**Work item**
What is needed is an exact copy of the lines from the one containing "(594, 434) = (262, 280): purple" through the last line of the records, with no pictures.

**Data shown**
Start of Block
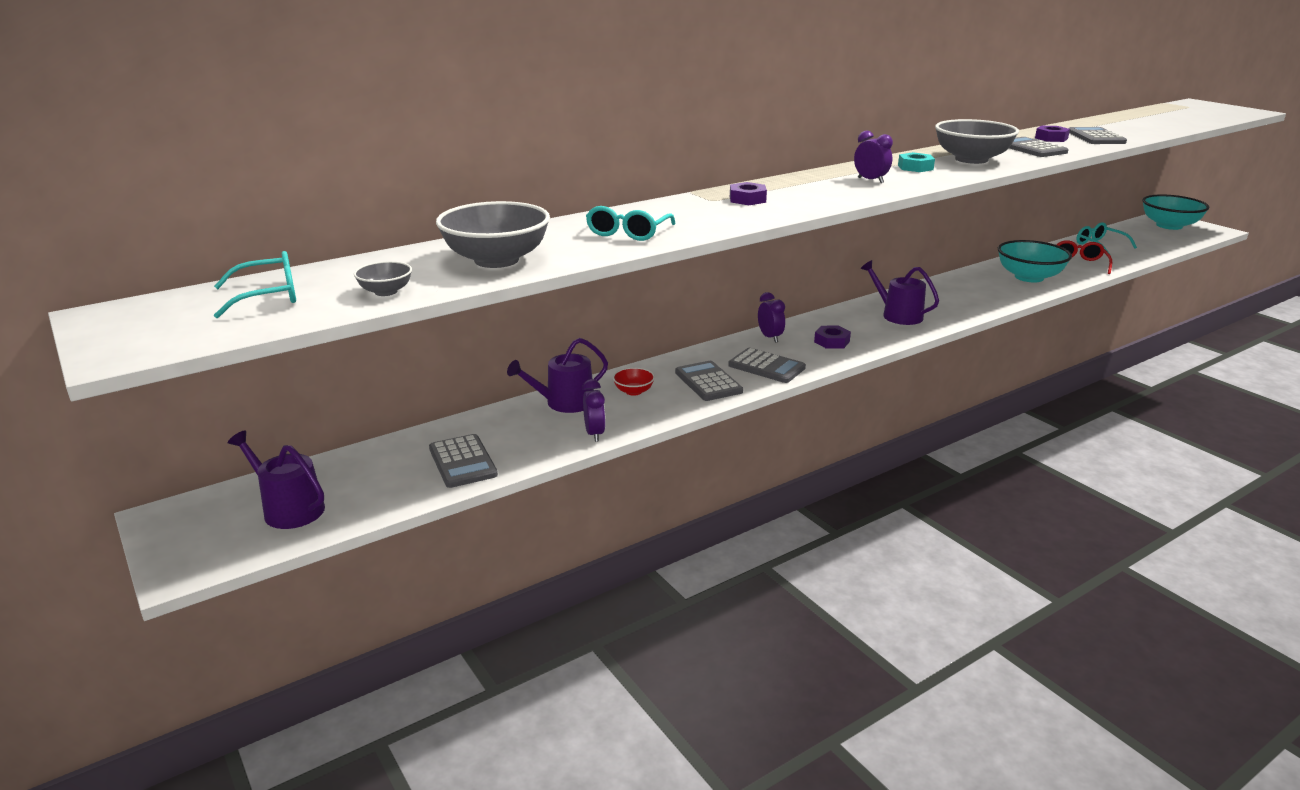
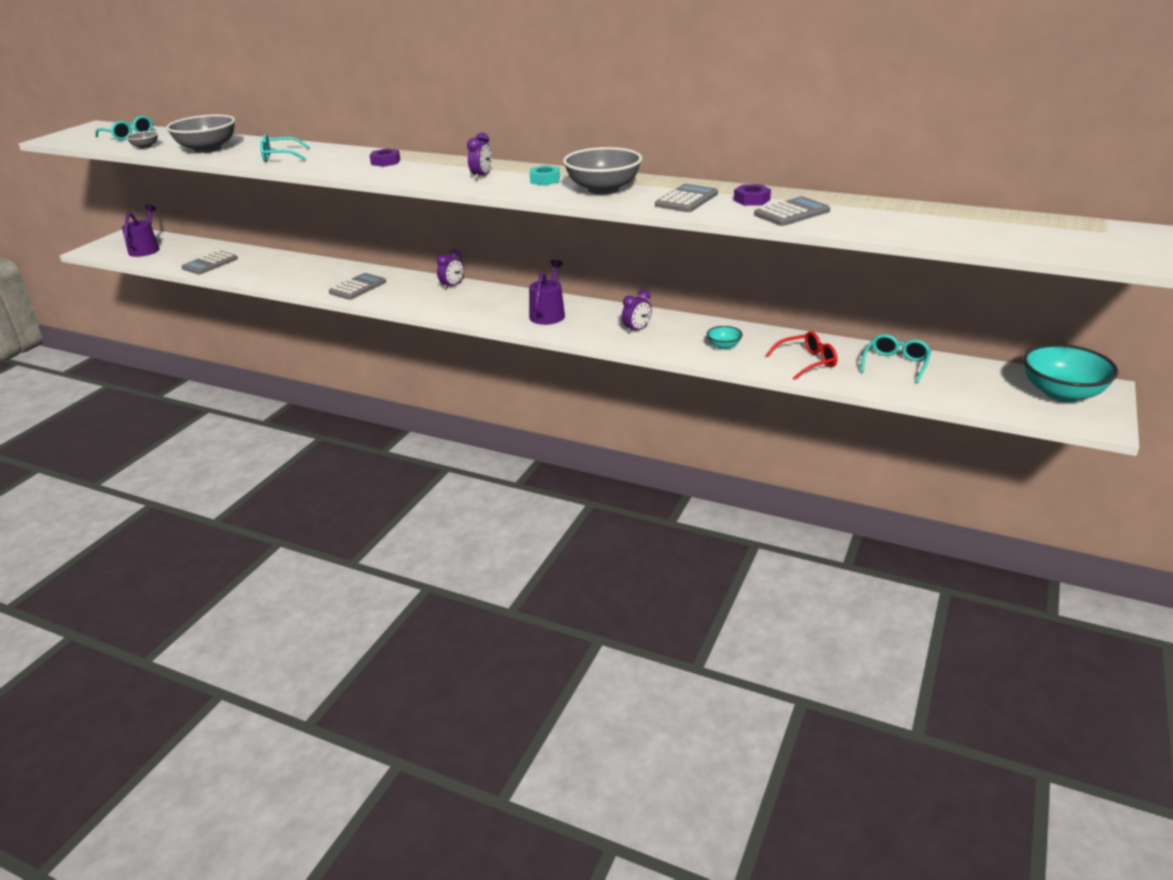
camera: 60 degrees right, 5 degrees up
(564, 403) = (296, 263): purple watering can -> none
(594, 434) = (262, 280): purple clock -> purple clock (636, 330)
(633, 391) = (326, 274): red bowl -> none
(766, 366) = (398, 296): grey calculator -> none
(831, 341) = (465, 304): purple nut -> none
(1029, 277) = (724, 346): turquoise bowl -> turquoise bowl, size x0.47

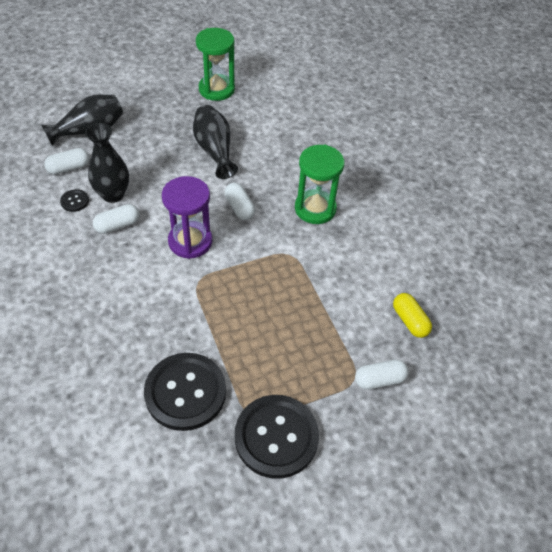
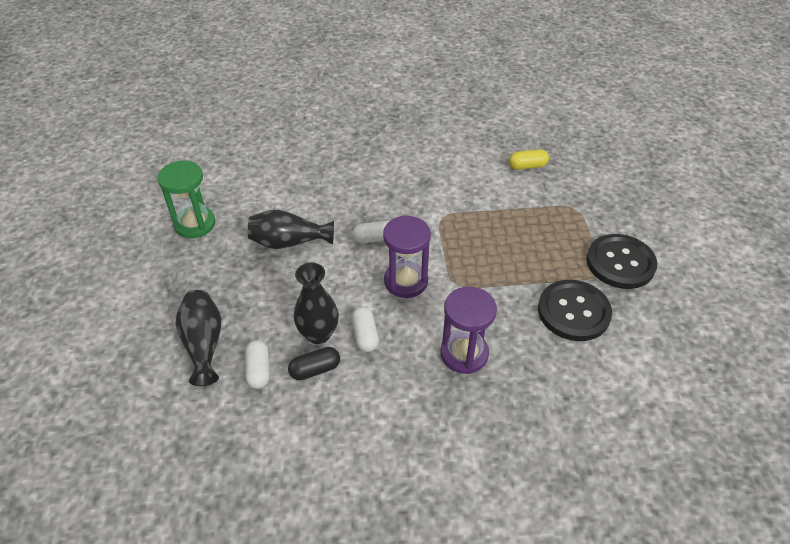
camera: 70 degrees left, 5 degrees down
(74, 201) = (315, 370): black button -> black capsule
(109, 302) = (464, 354): none -> purple hourglass
(315, 209) = (395, 190): green hourglass -> none
(379, 380) = (577, 195): white capsule -> none

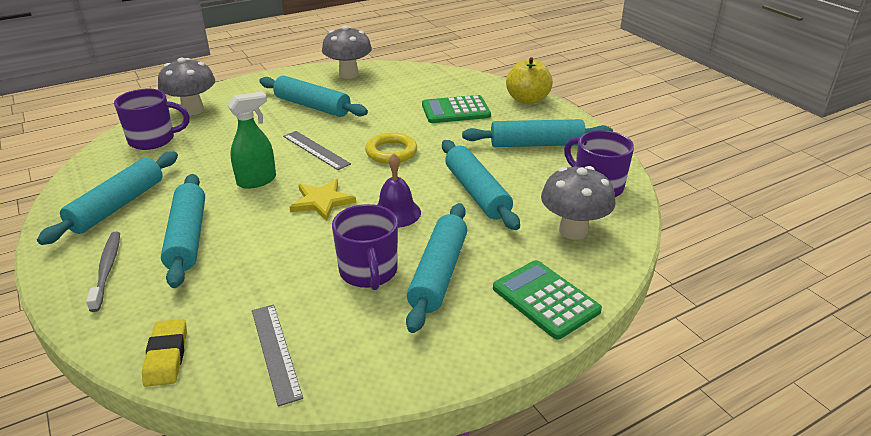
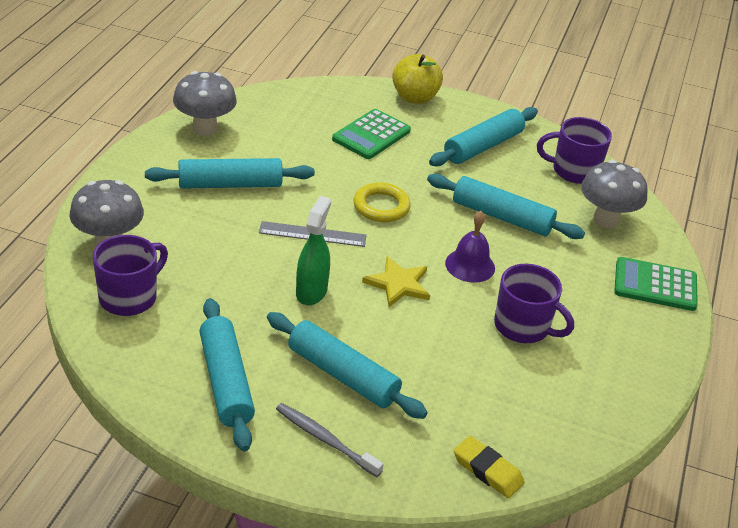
camera: 45 degrees left, 5 degrees up
(276, 352) = (552, 421): grey ruler -> none
(439, 274) = (569, 302): turquoise rolling pin -> none

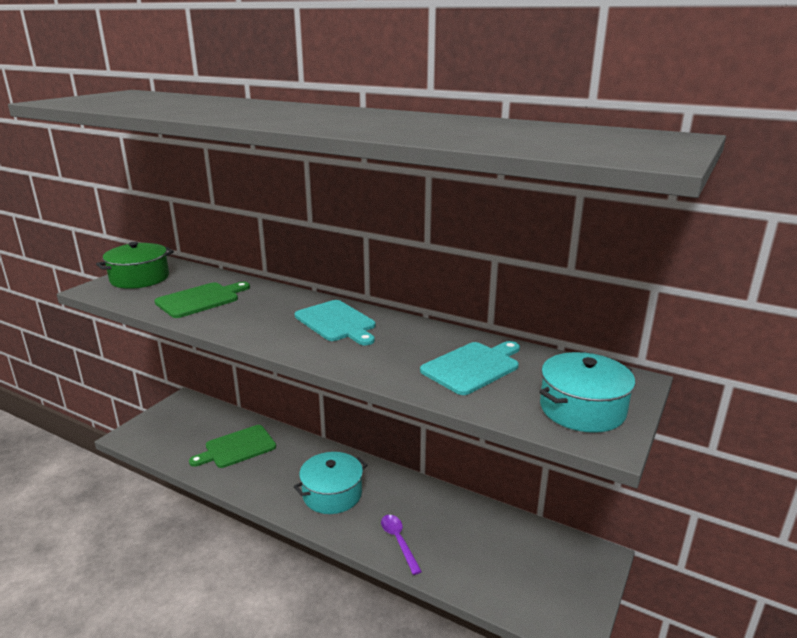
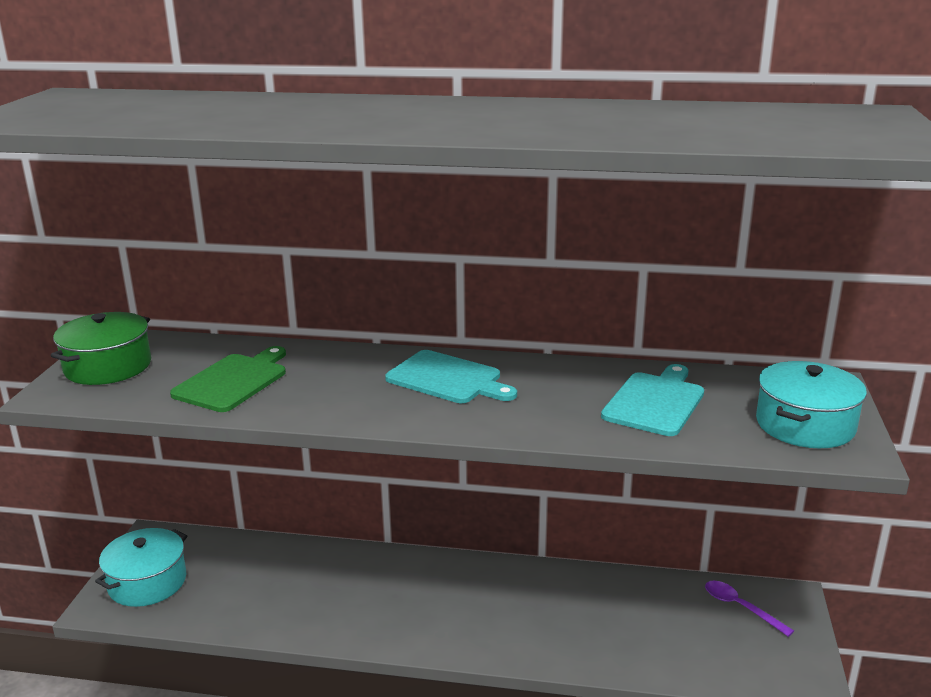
camera: 20 degrees left, 0 degrees up
(237, 448) = (279, 583): green cutting board -> none
(332, 494) = (448, 609): turquoise pot -> turquoise pot (147, 582)
(398, 541) = (566, 642): purple spoon -> purple spoon (740, 607)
End of Block
**Output of the exercise**
(594, 434) = (262, 280): purple clock -> purple clock (636, 330)
(633, 391) = (326, 274): red bowl -> none
(766, 366) = (398, 296): grey calculator -> none
(831, 341) = (465, 304): purple nut -> none
(1029, 277) = (724, 346): turquoise bowl -> turquoise bowl, size x0.47

camera: 70 degrees left, 5 degrees down
(74, 201) = (315, 370): black button -> black capsule
(109, 302) = (464, 354): none -> purple hourglass
(315, 209) = (395, 190): green hourglass -> none
(379, 380) = (577, 195): white capsule -> none

camera: 45 degrees left, 5 degrees up
(276, 352) = (552, 421): grey ruler -> none
(439, 274) = (569, 302): turquoise rolling pin -> none

camera: 20 degrees left, 0 degrees up
(237, 448) = (279, 583): green cutting board -> none
(332, 494) = (448, 609): turquoise pot -> turquoise pot (147, 582)
(398, 541) = (566, 642): purple spoon -> purple spoon (740, 607)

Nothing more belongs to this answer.